### Information ###

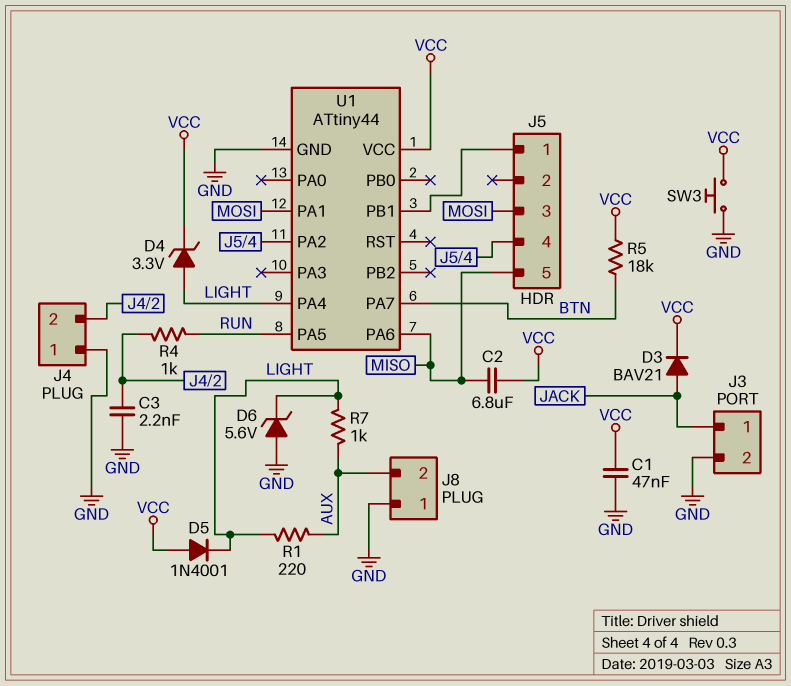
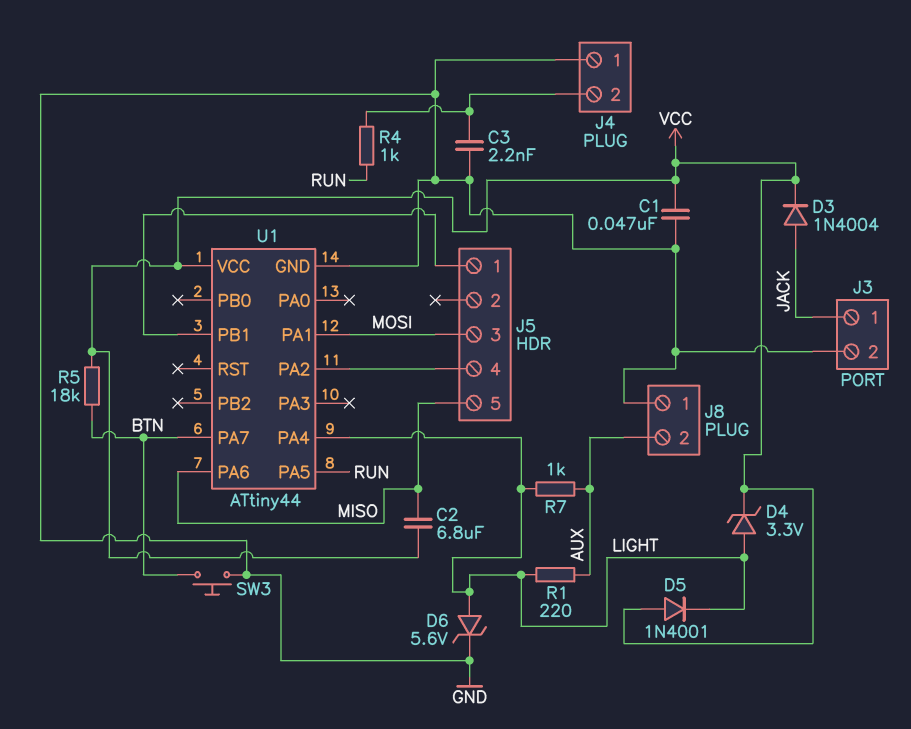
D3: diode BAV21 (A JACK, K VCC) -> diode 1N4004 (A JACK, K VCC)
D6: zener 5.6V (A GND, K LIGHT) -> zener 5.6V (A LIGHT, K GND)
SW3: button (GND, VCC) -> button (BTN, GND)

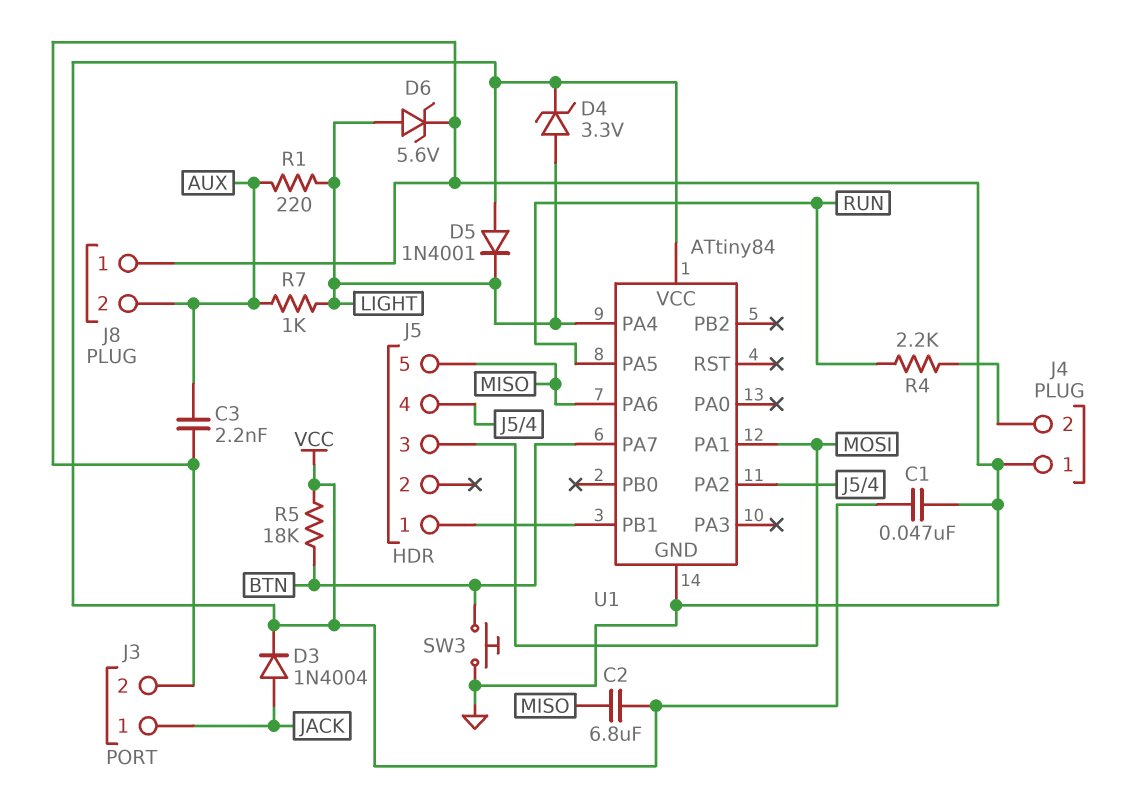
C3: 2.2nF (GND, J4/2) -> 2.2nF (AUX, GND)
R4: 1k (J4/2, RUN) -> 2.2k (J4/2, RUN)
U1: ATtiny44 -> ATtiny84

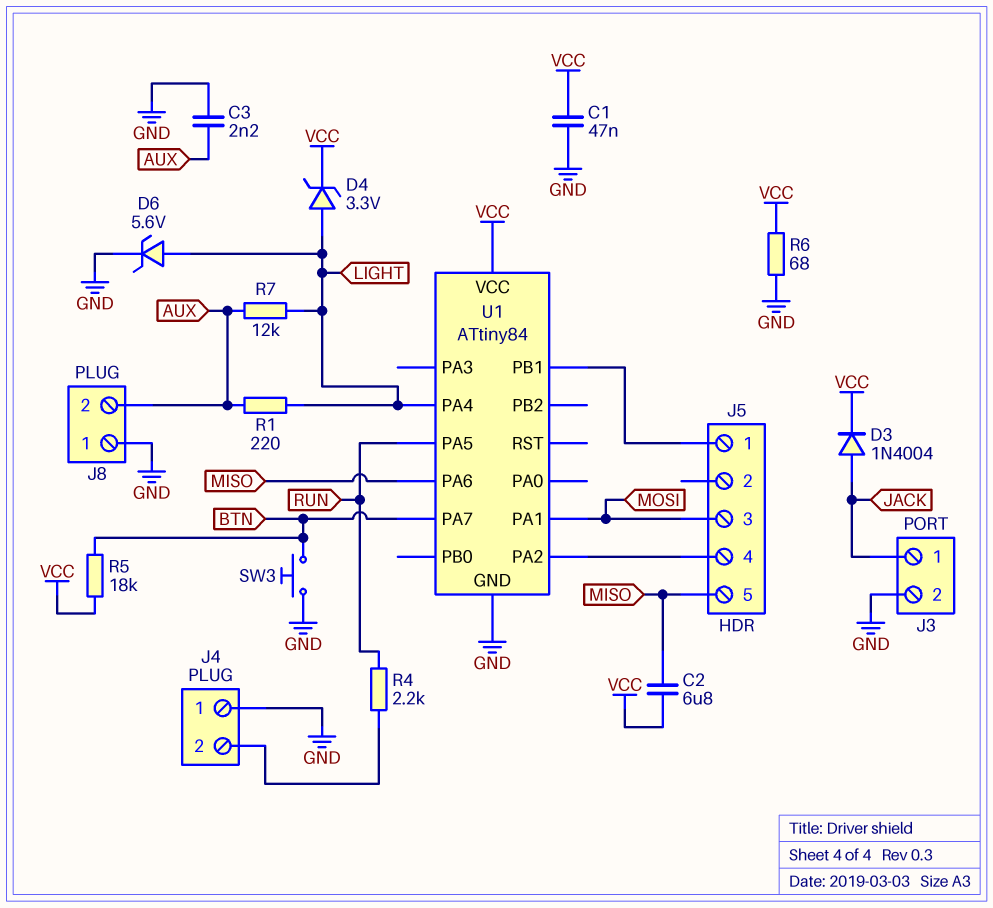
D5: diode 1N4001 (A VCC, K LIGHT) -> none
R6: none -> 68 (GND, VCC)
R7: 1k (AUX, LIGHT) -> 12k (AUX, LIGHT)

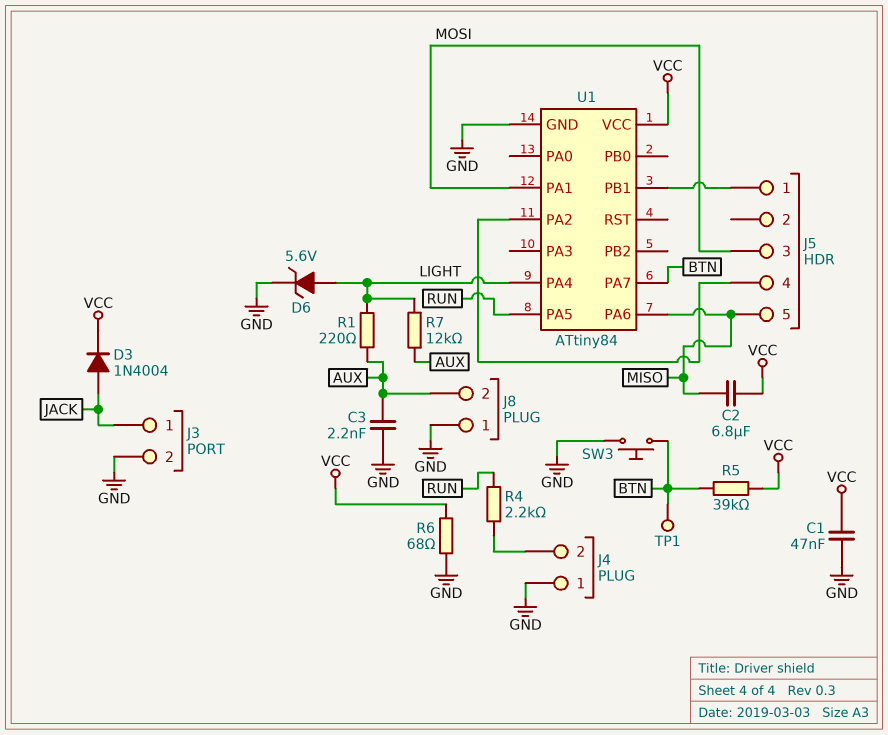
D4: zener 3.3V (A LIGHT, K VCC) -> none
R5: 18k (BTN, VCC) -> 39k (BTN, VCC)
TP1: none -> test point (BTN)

###

Problem description
The material above holds pictures; leave them out and set down exactly the lines from the line with "D6: zener 5.6V" to the line with "R6: none -> 68 (GND, VCC)", both included.

Answer for the task
D6: zener 5.6V (A GND, K LIGHT) -> zener 5.6V (A LIGHT, K GND)
SW3: button (GND, VCC) -> button (BTN, GND)

C3: 2.2nF (GND, J4/2) -> 2.2nF (AUX, GND)
R4: 1k (J4/2, RUN) -> 2.2k (J4/2, RUN)
U1: ATtiny44 -> ATtiny84

D5: diode 1N4001 (A VCC, K LIGHT) -> none
R6: none -> 68 (GND, VCC)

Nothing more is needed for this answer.